*Task*
Copy all lines below containing "triangle".
(Extracted material Opens)
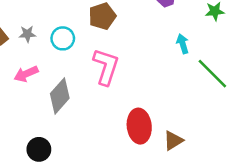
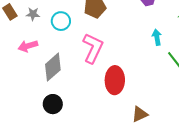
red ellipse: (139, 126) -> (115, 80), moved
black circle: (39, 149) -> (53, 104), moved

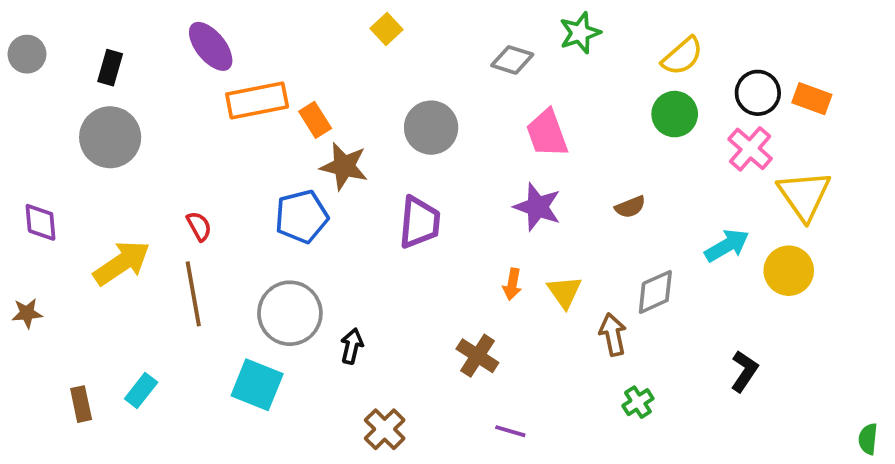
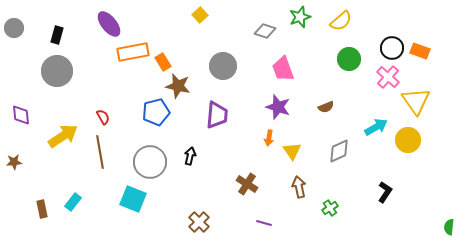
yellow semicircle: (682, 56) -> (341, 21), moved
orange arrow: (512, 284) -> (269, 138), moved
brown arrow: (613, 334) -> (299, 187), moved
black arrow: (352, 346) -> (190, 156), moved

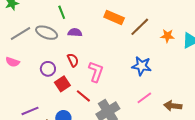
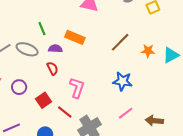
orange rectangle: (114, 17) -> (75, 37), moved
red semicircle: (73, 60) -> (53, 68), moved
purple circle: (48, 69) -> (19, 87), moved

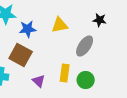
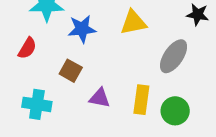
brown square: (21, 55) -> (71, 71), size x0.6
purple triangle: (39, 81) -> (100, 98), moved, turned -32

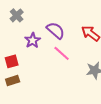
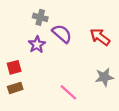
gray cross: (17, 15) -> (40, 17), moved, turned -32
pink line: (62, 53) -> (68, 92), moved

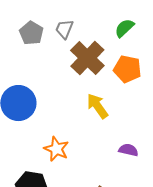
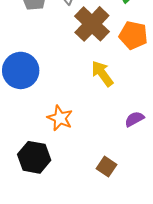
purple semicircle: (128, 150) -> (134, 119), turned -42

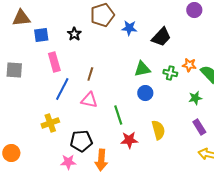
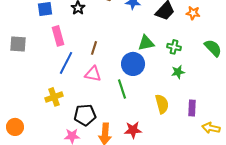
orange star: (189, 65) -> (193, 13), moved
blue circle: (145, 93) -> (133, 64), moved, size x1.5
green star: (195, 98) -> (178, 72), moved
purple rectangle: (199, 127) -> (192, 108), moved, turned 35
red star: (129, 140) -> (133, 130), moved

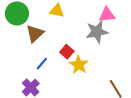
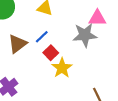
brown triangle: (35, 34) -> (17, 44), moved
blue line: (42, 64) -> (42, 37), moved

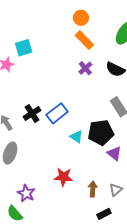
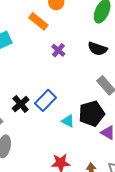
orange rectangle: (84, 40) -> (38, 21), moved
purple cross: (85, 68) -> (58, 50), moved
(Extracted material Closes)
*Result of this exercise*
purple triangle: (39, 81) -> (100, 98), moved, turned -32
brown triangle: (35, 34) -> (17, 44), moved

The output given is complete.